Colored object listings
○ ○ ○ ○

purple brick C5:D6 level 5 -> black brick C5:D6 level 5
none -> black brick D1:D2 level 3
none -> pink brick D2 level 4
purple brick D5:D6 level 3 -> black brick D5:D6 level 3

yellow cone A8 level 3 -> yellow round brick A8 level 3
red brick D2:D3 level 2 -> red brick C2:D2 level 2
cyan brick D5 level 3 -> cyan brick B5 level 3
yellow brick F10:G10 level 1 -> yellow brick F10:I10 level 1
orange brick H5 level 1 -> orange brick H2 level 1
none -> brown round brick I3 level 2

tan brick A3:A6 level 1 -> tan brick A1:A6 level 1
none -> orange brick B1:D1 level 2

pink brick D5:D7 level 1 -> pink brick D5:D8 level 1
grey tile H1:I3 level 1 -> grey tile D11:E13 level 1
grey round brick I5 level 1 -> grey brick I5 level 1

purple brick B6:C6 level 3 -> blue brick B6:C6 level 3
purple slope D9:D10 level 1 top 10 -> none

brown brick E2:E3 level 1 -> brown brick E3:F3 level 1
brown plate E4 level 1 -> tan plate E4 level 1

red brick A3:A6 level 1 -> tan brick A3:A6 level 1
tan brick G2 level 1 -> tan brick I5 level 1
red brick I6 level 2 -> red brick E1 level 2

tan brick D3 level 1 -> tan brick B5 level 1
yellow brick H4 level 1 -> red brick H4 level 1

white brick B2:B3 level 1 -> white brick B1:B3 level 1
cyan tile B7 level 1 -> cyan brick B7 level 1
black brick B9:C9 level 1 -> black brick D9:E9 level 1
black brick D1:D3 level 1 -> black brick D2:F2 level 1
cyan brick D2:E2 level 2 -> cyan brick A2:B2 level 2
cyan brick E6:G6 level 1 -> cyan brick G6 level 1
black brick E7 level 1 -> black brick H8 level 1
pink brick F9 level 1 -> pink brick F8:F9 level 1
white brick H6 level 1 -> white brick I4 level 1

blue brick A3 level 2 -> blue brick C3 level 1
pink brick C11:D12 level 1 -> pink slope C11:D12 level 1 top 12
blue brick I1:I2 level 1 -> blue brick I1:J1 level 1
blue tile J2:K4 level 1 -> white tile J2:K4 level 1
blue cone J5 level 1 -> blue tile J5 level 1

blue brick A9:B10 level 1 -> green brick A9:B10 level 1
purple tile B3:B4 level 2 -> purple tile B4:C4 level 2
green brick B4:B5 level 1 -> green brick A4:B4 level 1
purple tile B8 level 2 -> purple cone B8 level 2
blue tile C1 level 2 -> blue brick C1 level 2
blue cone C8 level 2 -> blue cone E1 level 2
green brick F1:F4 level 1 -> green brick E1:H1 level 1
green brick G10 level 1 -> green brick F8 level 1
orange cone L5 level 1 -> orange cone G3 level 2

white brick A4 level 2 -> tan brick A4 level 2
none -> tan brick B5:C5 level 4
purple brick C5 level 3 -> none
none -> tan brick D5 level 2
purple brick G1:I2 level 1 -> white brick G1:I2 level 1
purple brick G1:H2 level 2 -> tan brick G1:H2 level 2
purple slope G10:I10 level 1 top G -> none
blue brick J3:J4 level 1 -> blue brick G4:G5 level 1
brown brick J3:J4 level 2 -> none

○ ○ ○ ○

[Required action]: Would you please reproduce the records above exactly, only from their first line through the line holding "red brick D2:D3", with both ends included?

[Task result]:
purple brick C5:D6 level 5 -> black brick C5:D6 level 5
none -> black brick D1:D2 level 3
none -> pink brick D2 level 4
purple brick D5:D6 level 3 -> black brick D5:D6 level 3

yellow cone A8 level 3 -> yellow round brick A8 level 3
red brick D2:D3 level 2 -> red brick C2:D2 level 2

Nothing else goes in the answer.